(Entries provided begins)
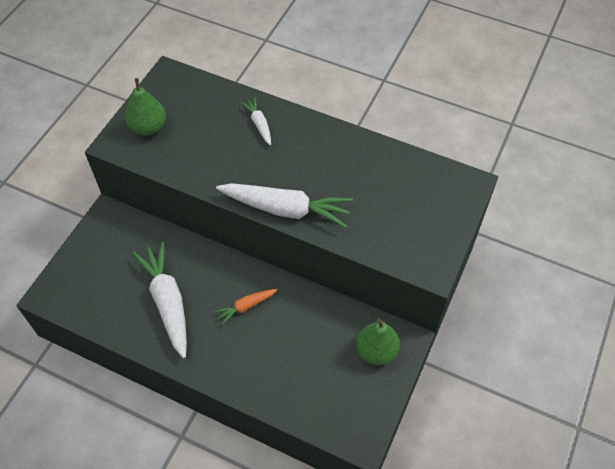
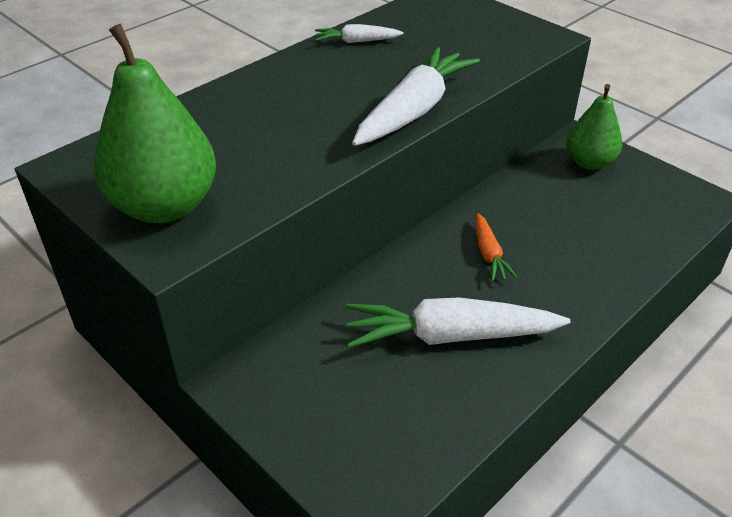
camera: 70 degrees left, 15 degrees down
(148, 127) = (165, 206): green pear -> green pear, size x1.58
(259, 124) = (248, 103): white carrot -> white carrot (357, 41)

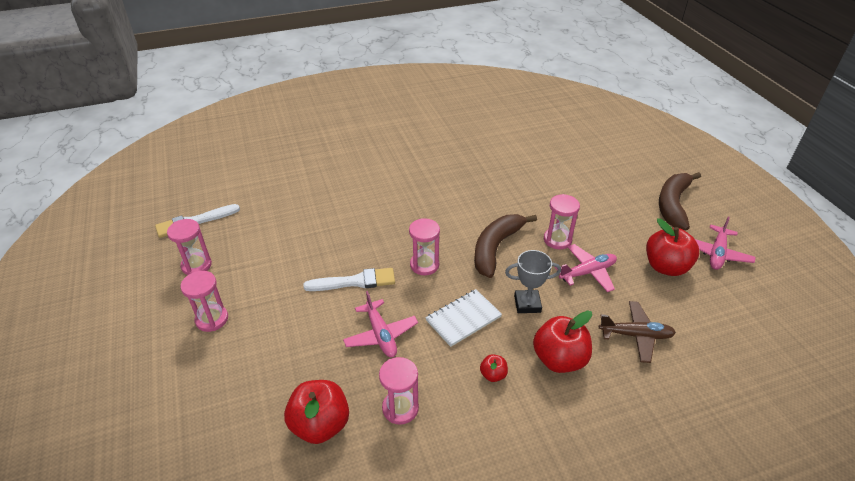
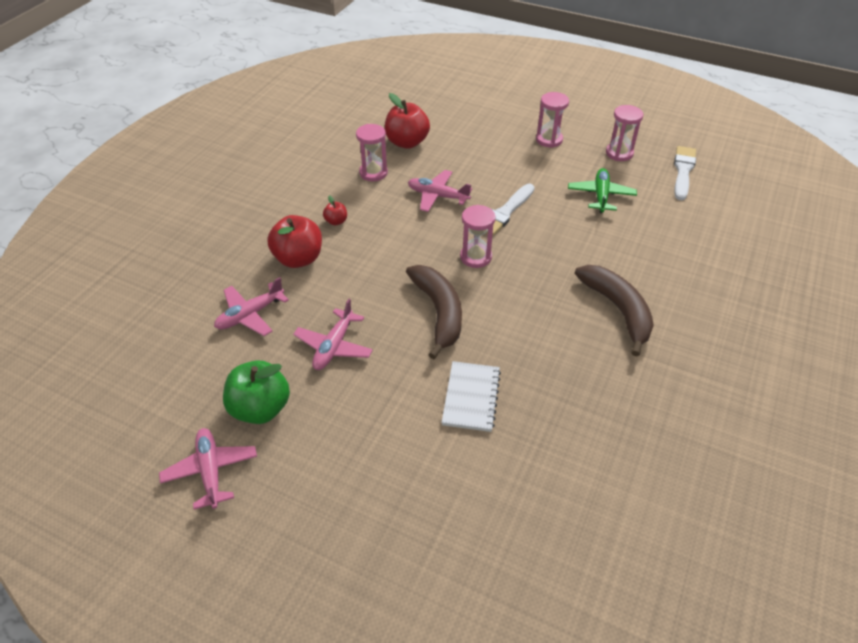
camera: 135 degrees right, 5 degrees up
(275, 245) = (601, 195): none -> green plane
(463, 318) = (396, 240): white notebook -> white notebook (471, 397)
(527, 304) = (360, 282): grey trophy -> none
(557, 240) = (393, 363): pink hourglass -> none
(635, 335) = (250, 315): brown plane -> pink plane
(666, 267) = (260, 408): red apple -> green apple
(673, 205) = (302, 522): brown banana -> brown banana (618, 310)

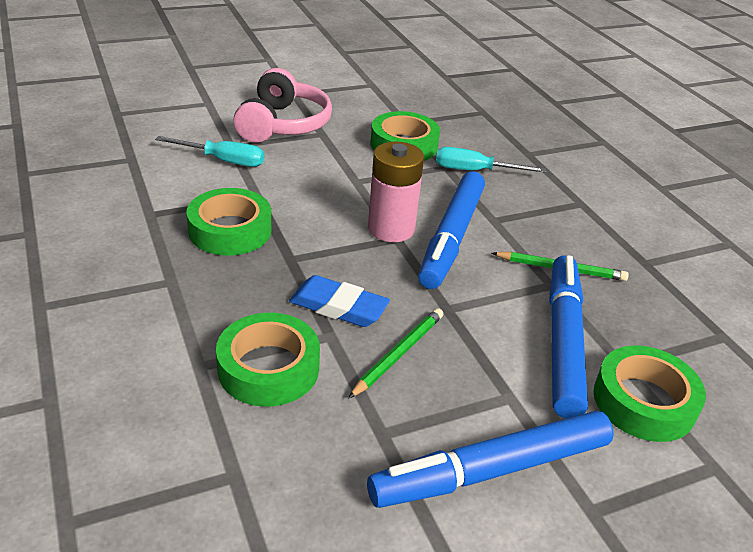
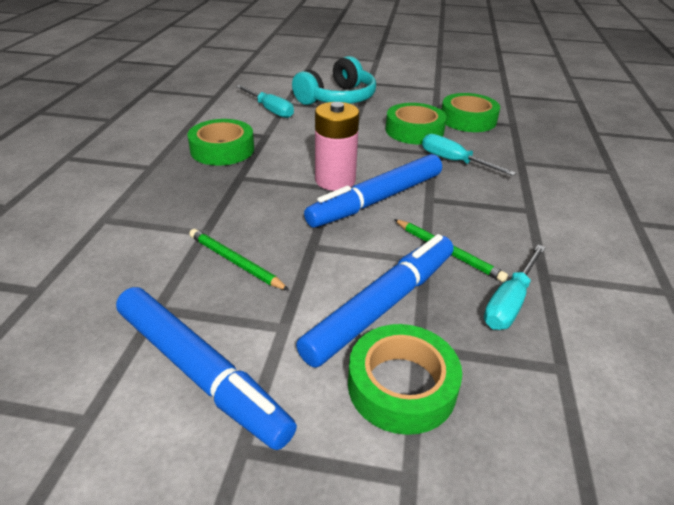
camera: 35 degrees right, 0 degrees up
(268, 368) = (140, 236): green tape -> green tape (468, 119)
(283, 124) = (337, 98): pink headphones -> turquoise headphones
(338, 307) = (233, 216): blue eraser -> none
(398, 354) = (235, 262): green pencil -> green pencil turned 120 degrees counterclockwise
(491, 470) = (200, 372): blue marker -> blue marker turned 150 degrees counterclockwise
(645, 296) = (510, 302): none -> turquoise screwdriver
(Entries provided ends)
→ **Directions for this task**
Beginning with the line where "(666, 267) = (260, 408): red" appears, transcribe the records above word for word through their last line, and include no pictures.

→ **Written solution**
(666, 267) = (260, 408): red apple -> green apple
(673, 205) = (302, 522): brown banana -> brown banana (618, 310)

camera: 35 degrees right, 0 degrees up
(268, 368) = (140, 236): green tape -> green tape (468, 119)
(283, 124) = (337, 98): pink headphones -> turquoise headphones
(338, 307) = (233, 216): blue eraser -> none
(398, 354) = (235, 262): green pencil -> green pencil turned 120 degrees counterclockwise
(491, 470) = (200, 372): blue marker -> blue marker turned 150 degrees counterclockwise
(645, 296) = (510, 302): none -> turquoise screwdriver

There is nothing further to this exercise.